• [Given information]
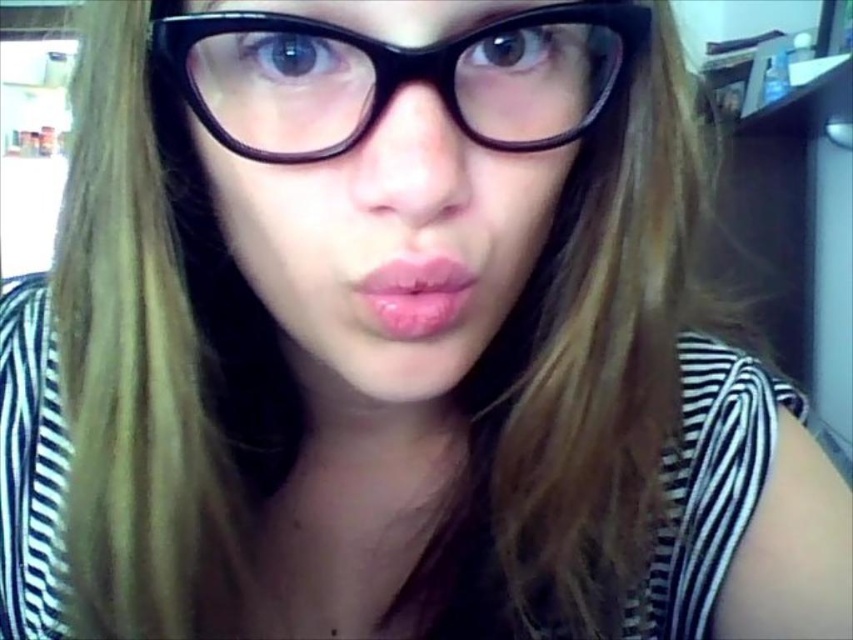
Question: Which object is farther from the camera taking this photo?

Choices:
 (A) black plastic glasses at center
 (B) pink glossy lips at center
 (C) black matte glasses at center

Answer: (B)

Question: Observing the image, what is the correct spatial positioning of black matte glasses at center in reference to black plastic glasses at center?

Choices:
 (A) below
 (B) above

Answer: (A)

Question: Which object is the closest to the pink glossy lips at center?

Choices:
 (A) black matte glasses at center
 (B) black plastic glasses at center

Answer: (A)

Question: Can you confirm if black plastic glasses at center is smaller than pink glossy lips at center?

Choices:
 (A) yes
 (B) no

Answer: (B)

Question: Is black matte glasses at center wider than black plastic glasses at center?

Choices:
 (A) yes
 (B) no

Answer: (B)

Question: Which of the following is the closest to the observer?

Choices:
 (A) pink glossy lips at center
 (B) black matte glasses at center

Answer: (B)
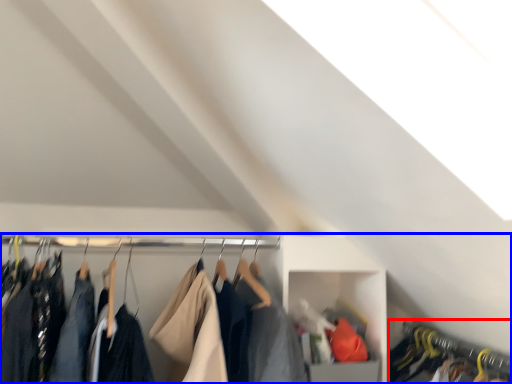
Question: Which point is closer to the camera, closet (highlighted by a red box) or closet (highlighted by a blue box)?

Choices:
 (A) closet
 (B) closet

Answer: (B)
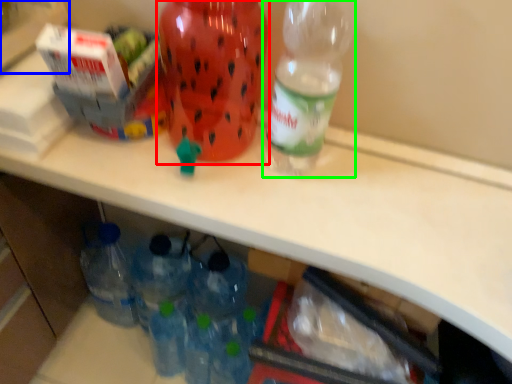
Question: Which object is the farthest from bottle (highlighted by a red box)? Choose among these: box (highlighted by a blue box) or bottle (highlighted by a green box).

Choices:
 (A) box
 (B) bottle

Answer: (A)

* * *

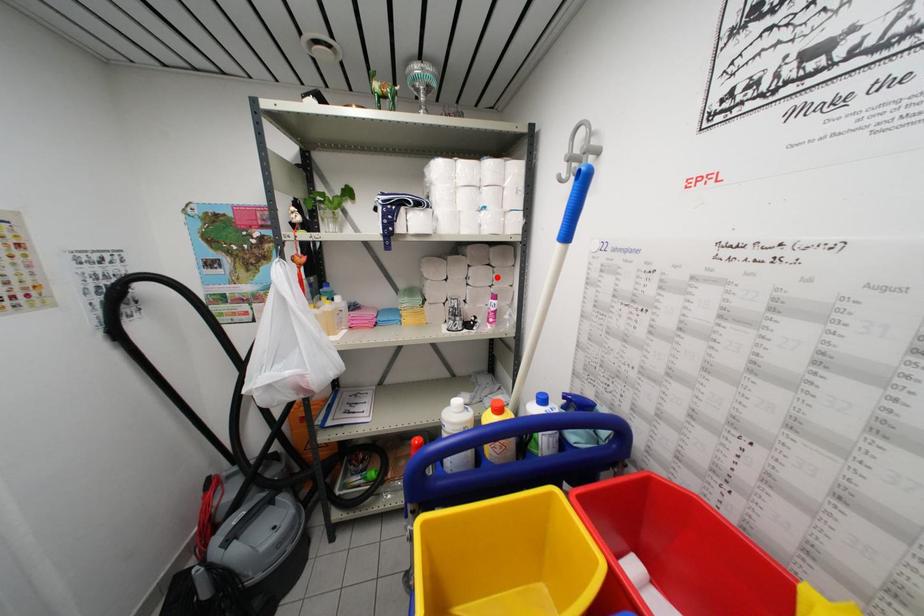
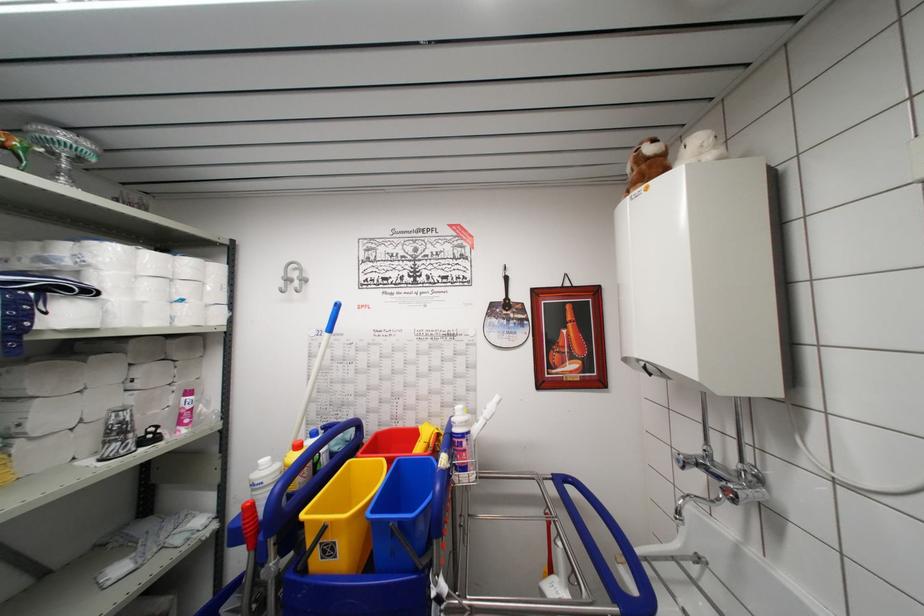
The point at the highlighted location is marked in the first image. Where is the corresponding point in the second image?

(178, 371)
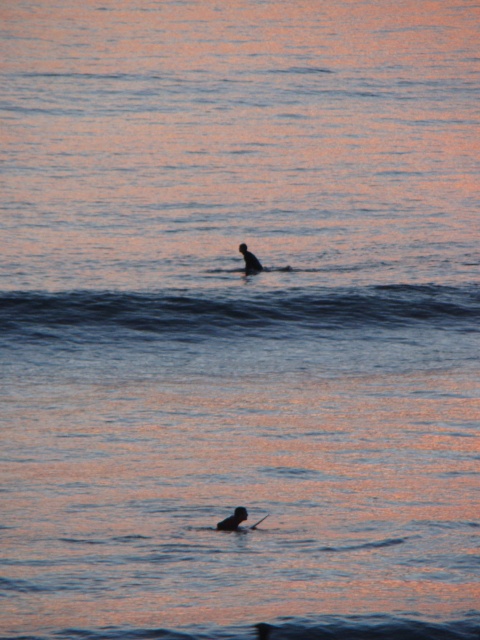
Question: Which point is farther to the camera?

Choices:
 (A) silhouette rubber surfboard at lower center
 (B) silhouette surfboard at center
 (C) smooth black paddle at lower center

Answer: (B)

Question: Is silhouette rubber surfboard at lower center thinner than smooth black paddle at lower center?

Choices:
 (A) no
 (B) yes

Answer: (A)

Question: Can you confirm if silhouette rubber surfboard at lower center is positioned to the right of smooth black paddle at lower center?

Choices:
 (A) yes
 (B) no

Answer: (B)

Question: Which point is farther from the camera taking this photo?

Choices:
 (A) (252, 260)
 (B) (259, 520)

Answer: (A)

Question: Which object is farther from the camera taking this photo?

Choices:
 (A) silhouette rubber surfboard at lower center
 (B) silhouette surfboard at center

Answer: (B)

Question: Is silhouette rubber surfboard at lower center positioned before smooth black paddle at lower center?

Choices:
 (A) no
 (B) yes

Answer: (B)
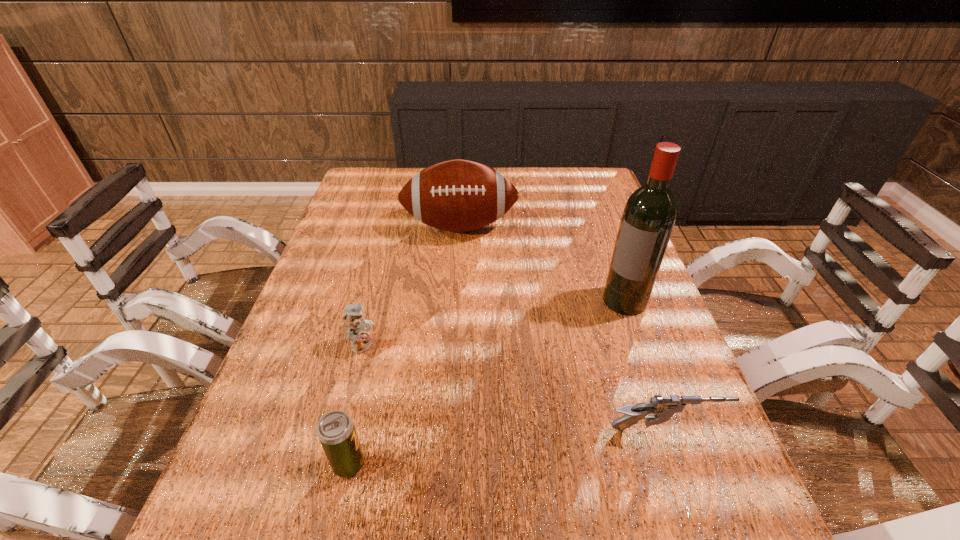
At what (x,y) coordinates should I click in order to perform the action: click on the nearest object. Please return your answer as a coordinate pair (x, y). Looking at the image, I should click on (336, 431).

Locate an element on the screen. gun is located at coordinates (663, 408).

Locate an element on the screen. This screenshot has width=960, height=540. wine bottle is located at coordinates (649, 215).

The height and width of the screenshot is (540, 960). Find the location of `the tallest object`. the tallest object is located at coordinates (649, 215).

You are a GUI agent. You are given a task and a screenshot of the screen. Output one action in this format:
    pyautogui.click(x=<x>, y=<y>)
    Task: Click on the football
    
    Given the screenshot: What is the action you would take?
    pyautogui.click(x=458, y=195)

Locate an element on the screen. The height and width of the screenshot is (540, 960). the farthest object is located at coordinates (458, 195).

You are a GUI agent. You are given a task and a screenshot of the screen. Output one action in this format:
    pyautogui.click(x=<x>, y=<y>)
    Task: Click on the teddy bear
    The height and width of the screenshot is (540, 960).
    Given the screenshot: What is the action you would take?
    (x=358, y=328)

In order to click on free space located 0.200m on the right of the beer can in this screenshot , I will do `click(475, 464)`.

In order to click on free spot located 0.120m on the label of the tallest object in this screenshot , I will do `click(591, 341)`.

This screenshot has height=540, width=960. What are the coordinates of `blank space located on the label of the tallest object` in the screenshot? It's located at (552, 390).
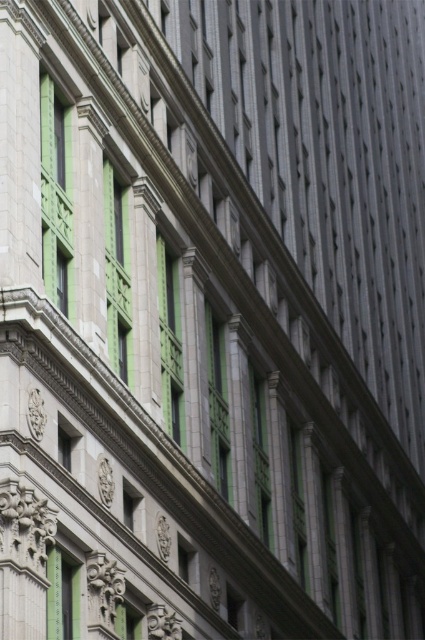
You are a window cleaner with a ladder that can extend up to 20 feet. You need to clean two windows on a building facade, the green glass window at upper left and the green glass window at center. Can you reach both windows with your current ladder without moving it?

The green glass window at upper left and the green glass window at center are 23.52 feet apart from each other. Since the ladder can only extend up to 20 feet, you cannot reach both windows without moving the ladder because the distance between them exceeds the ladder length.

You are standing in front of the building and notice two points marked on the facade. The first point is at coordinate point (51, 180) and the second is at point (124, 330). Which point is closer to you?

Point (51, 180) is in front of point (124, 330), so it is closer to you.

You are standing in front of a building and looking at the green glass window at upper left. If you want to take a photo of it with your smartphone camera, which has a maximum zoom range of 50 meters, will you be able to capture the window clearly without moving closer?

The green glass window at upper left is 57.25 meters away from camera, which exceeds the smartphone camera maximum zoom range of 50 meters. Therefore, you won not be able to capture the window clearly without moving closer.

• [Work to complete]
Please identify each line of the listing that contains the word "than" and copy those lines in full. Case counts.

• [Problem solution]
Question: Can you confirm if black plastic glasses at center is smaller than pink glossy lips at center?
Question: Is black matte glasses at center wider than black plastic glasses at center?
Question: Is silhouette rubber surfboard at lower center thinner than smooth black paddle at lower center?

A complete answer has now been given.